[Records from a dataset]
--------

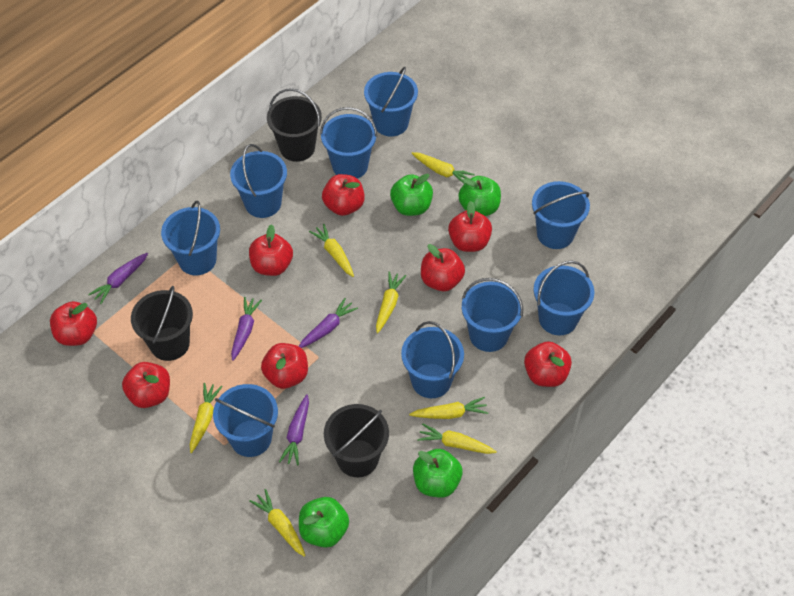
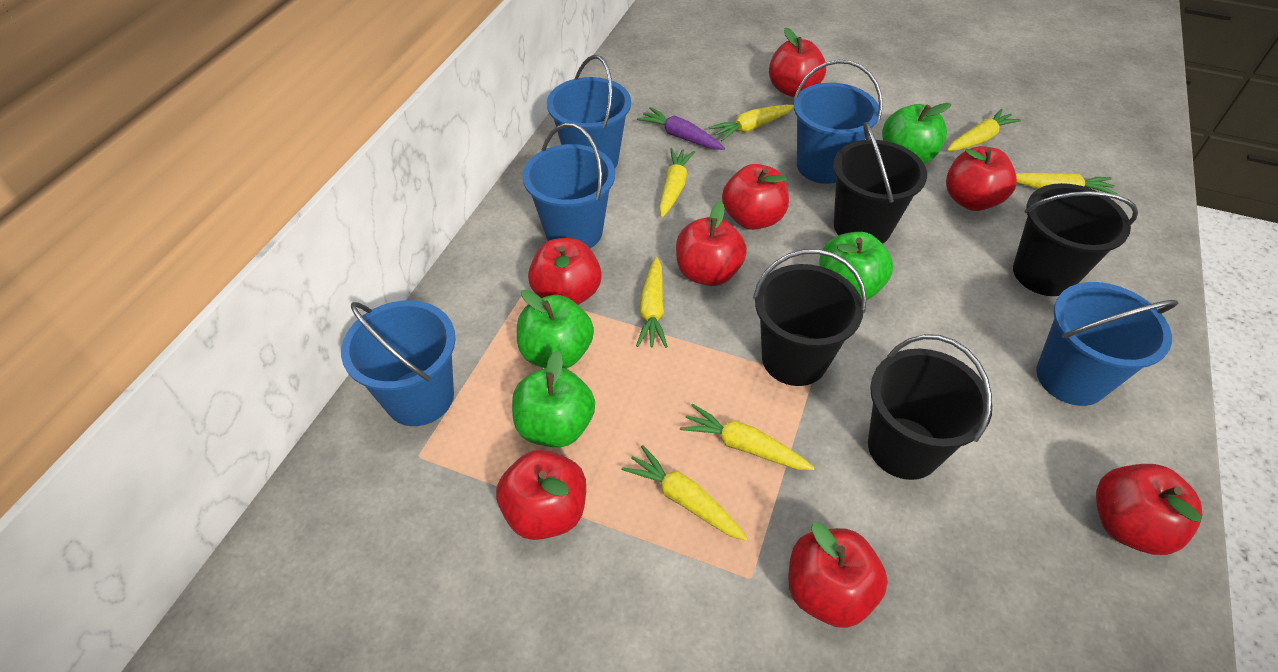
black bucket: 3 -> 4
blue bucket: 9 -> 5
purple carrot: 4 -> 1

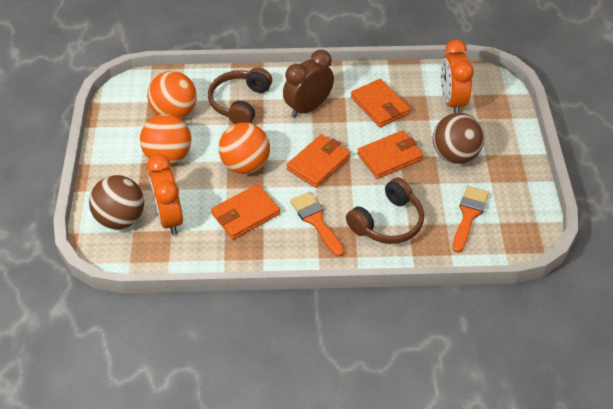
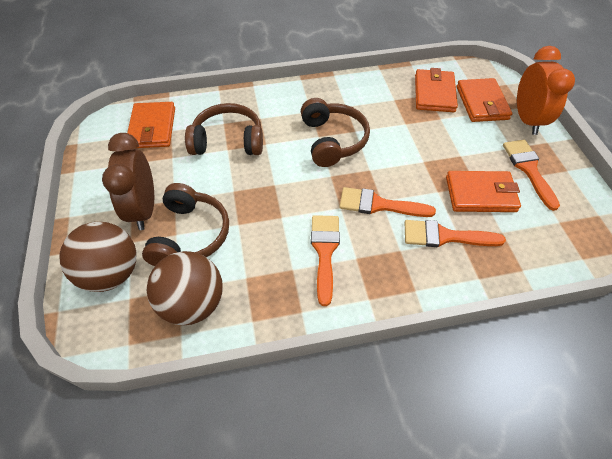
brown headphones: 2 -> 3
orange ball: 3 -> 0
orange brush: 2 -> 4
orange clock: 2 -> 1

--------

Retype the data exactly as it stands, but keep the images out of your copy.

OUTPUT:
black bucket: 3 -> 4
blue bucket: 9 -> 5
purple carrot: 4 -> 1

brown headphones: 2 -> 3
orange ball: 3 -> 0
orange brush: 2 -> 4
orange clock: 2 -> 1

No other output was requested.